Exercise requirements. Reproduce exactly the lines from the one containing "R2: 3.3 (CNT3, DRV) -> 1 (CNT3, DRV)" through the last line of the data, both ends included.

Dataset extract.
--

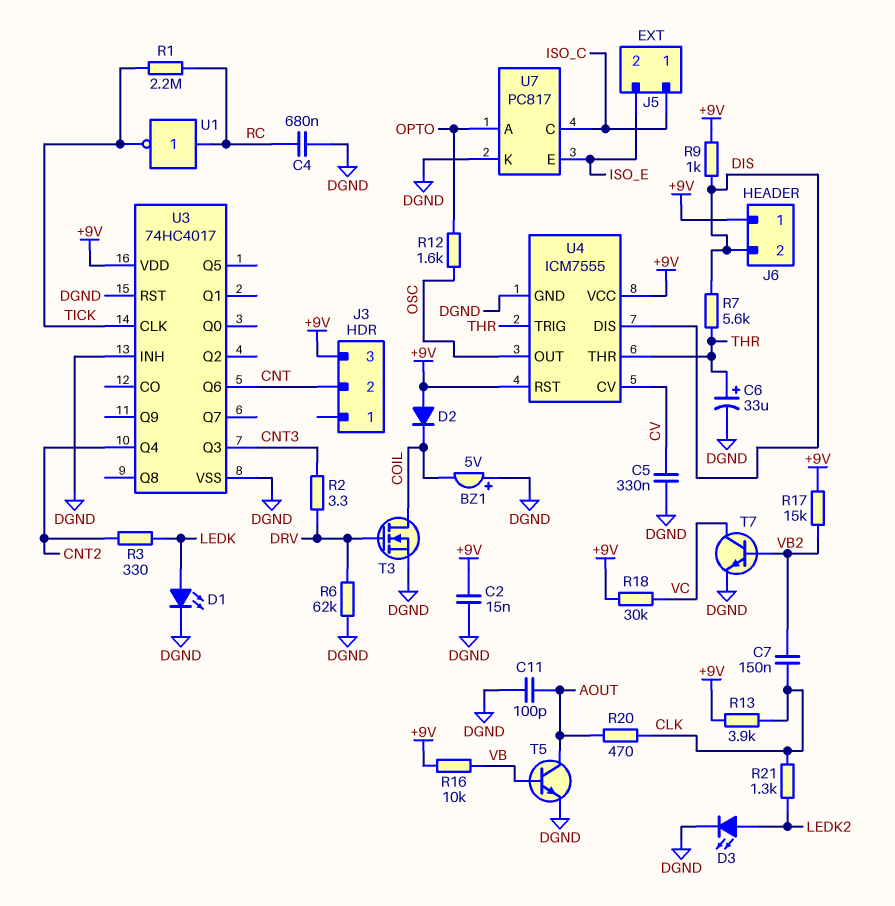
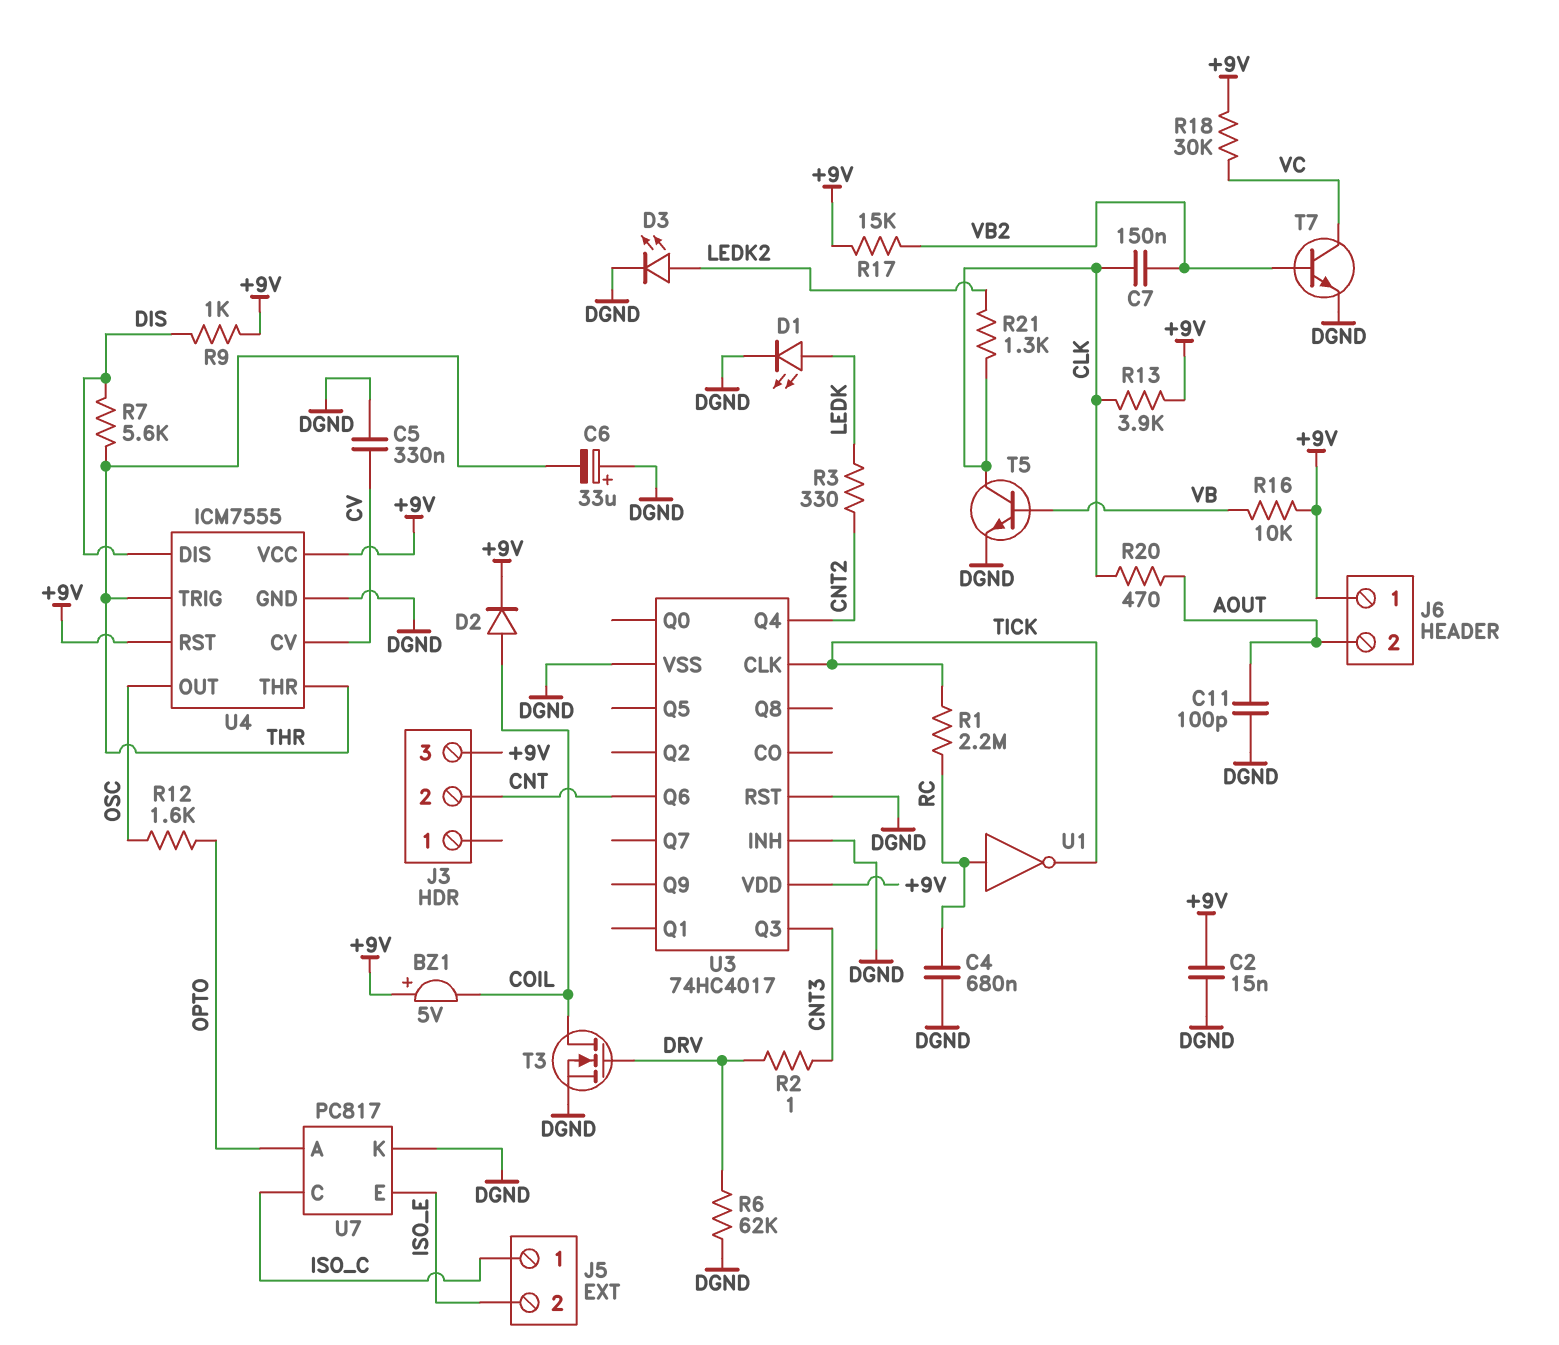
BZ1: buzzer 5V (plus DGND, minus COIL) -> buzzer 5V (plus +9V, minus COIL)
C6: 33uF (plus THR, minus DGND) -> 33uF (plus DGND, minus THR)
D2: diode (A +9V, K COIL) -> diode (A COIL, K +9V)
J6 pin 2: DIS -> AOUT
R2: 3.3 (CNT3, DRV) -> 1 (CNT3, DRV)
T5: NPN (B VB, C AOUT, E DGND) -> NPN (B VB, C CLK, E DGND)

--

Output of the exercise.
R2: 3.3 (CNT3, DRV) -> 1 (CNT3, DRV)
T5: NPN (B VB, C AOUT, E DGND) -> NPN (B VB, C CLK, E DGND)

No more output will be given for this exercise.